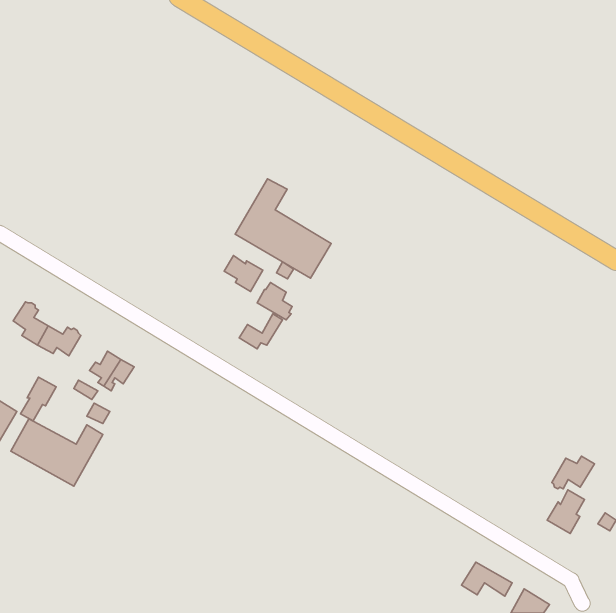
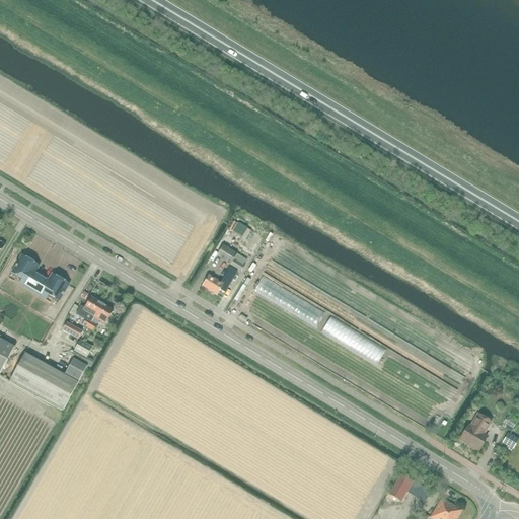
building: [235,179,331,278] -> none
building: [224,256,263,291] -> none
building: [20,377,56,421] -> none
building: [552,456,594,489] -> none

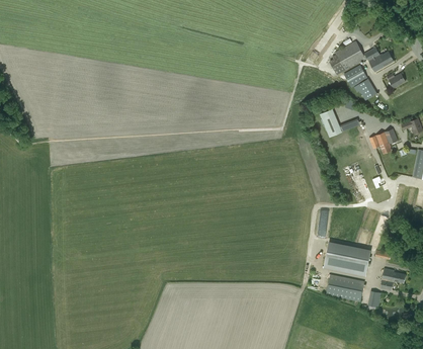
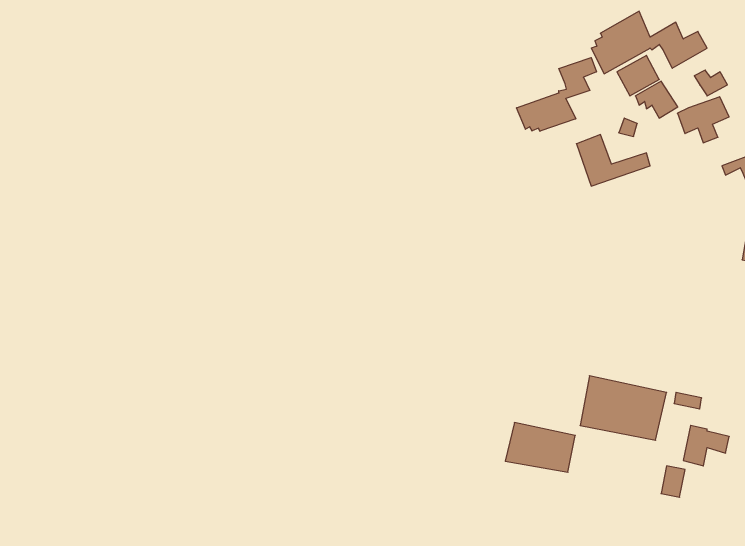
building: none -> [517,58,596,131]
building: [368,128,397,154] -> [677,97,729,143]
building: [325,274,363,301] -> [505,423,575,472]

··········

**TASK TO COMPLETE:** Set the records down again exactly, with no pictures.

**RESULT:**
building: [235,179,331,278] -> none
building: [224,256,263,291] -> none
building: [20,377,56,421] -> none
building: [552,456,594,489] -> none

building: none -> [517,58,596,131]
building: [368,128,397,154] -> [677,97,729,143]
building: [325,274,363,301] -> [505,423,575,472]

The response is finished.